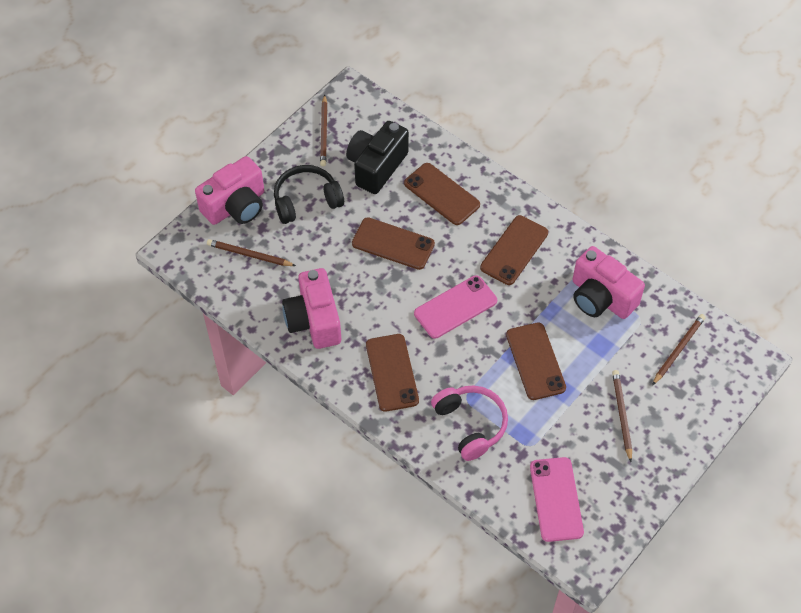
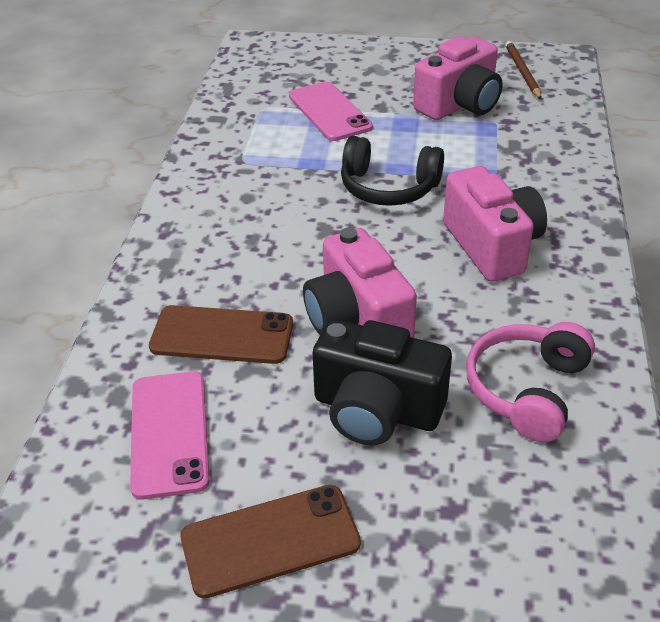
brown pencil: 4 -> 1
brown phone: 5 -> 2

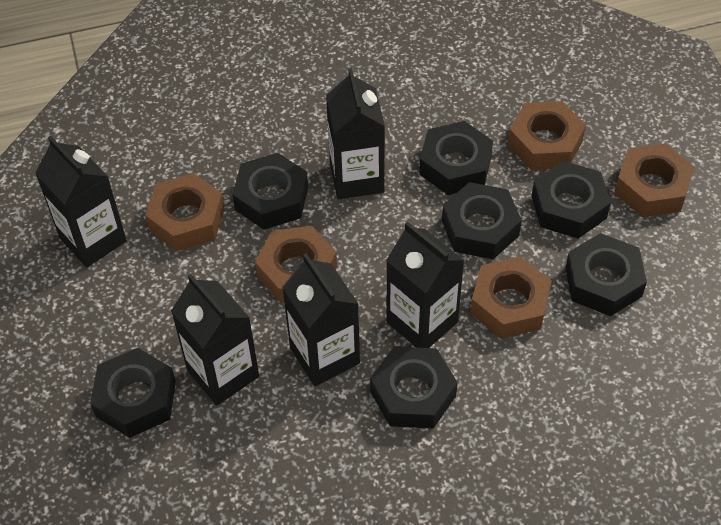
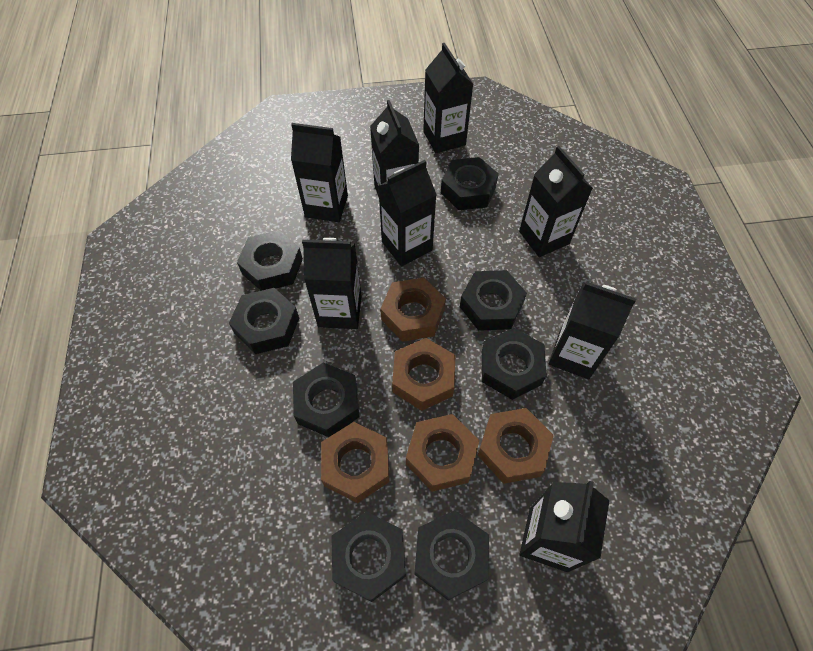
black carton: 5 -> 8
black nut: 7 -> 8

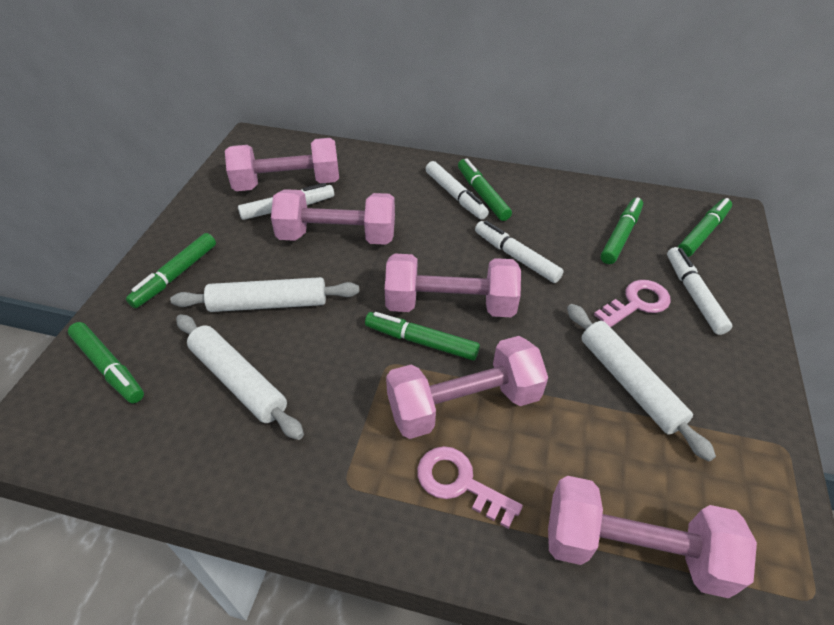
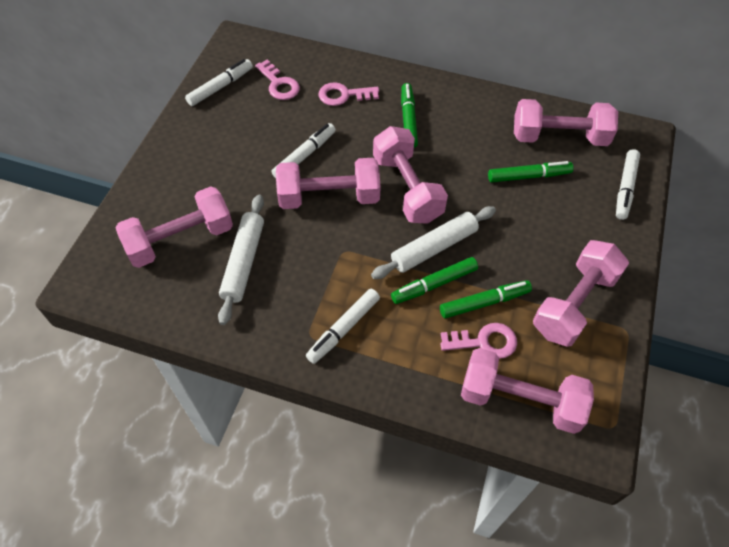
green marker: 6 -> 4
pink dumbbell: 5 -> 6
pink key: 2 -> 3
white rolling pin: 3 -> 2

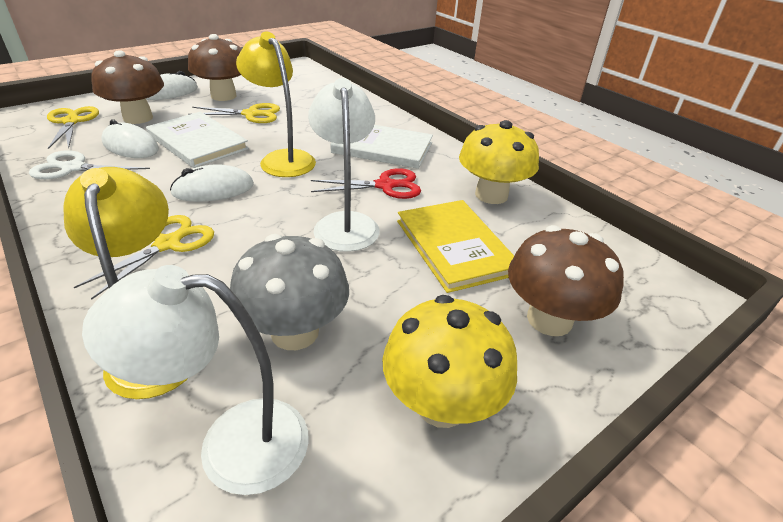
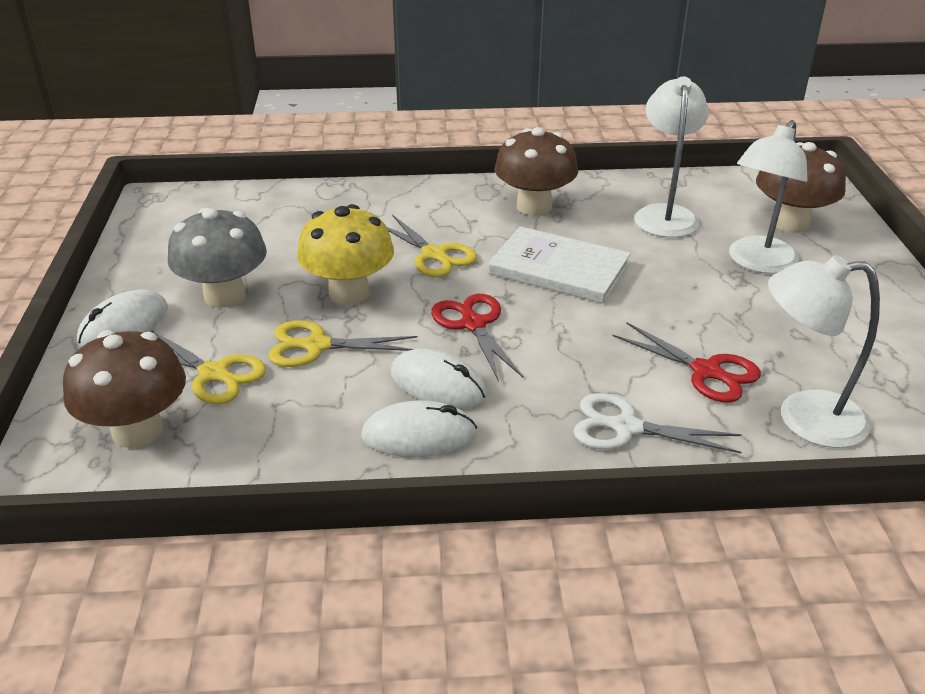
red scissors: 1 -> 2
white book: 2 -> 1
white lamp: 2 -> 3
yellow book: 1 -> 0
yellow lamp: 2 -> 0
yellow mushroom: 2 -> 1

○ ○ ○ ○

§ **Required work**
Lines in the data holding the word "white": count them and say how many, nothing more.

§ **Response**
3